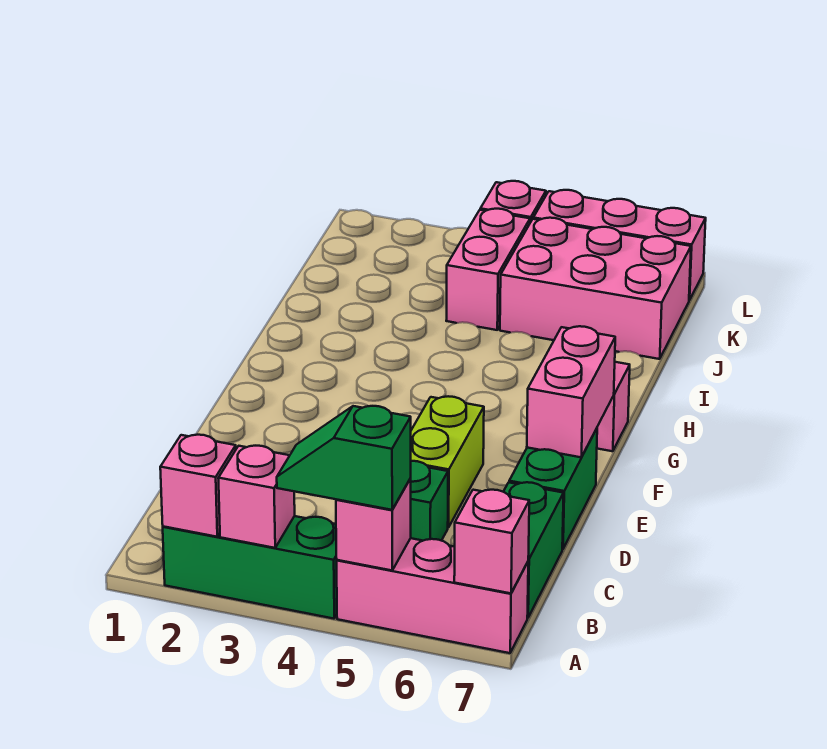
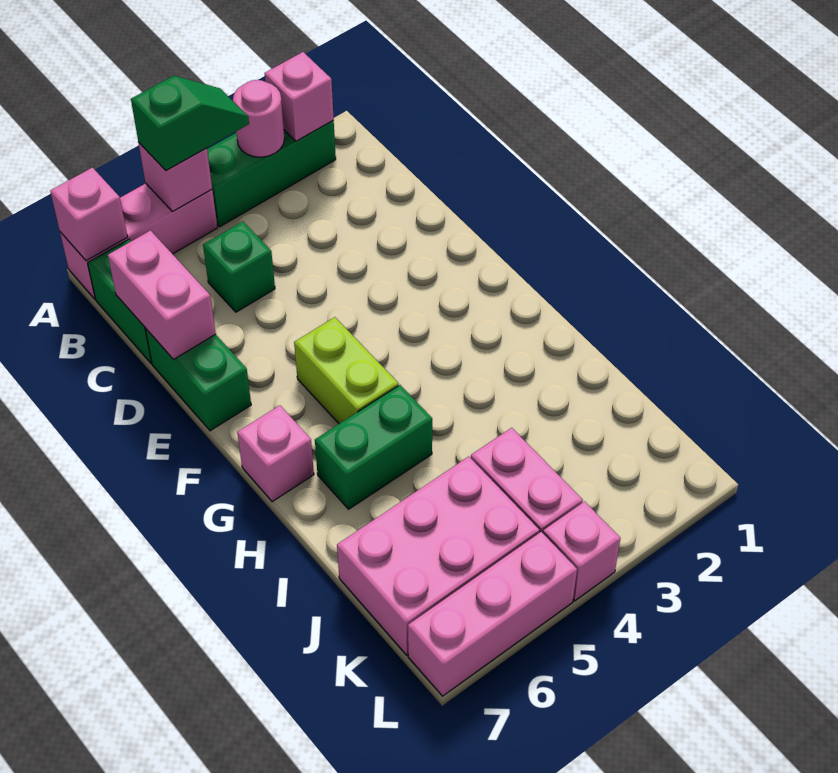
pink brick A3 level 2 -> pink round brick A3 level 2
lime brick D5:E5 level 1 -> lime brick F5:G5 level 1
pink brick E7:F7 level 2 -> pink brick C7:D7 level 2
none -> green brick H5:H6 level 1

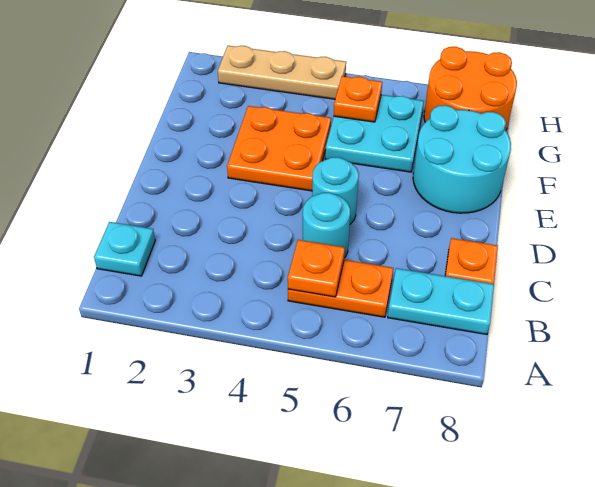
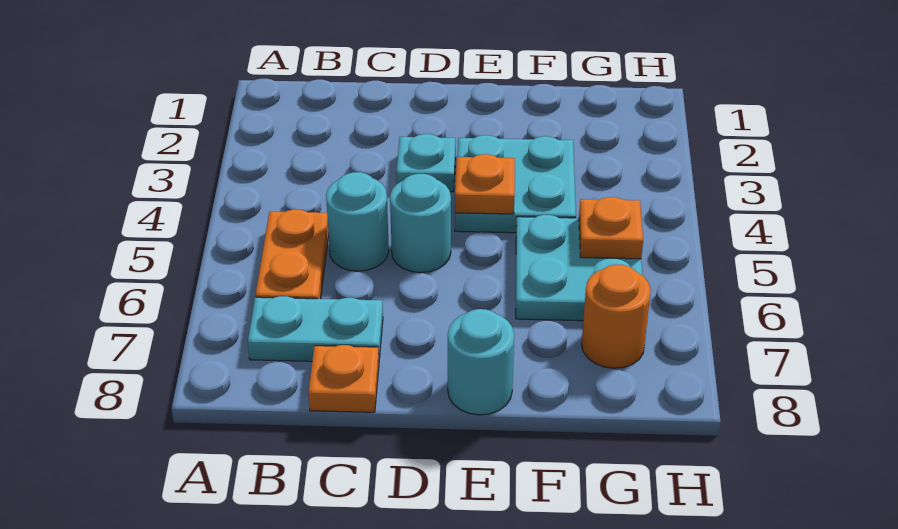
cyan plate B1 level 1 -> cyan plate D3 level 1
orange plate B5 level 2 -> orange plate E4 level 2
cyan plate B7:B8 level 1 -> cyan plate B7:C7 level 1
orange plate E3:F4 level 1 -> cyan plate E3:F4 level 1
cyan round brick E7:F8 level 1 -> cyan round brick E8 level 1
orange round brick G7:H8 level 1 -> orange round brick G7 level 1
tan plate H2:H4 level 1 -> none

┄┄┄┄┄┄┄┄┄┄

• **Prompt**
The lines to reproduce run from the one containing "orange plate E3:F4" to the last line of the listing; print them exactly, including both ends.

• **Task result**
orange plate E3:F4 level 1 -> cyan plate E3:F4 level 1
cyan round brick E7:F8 level 1 -> cyan round brick E8 level 1
orange round brick G7:H8 level 1 -> orange round brick G7 level 1
tan plate H2:H4 level 1 -> none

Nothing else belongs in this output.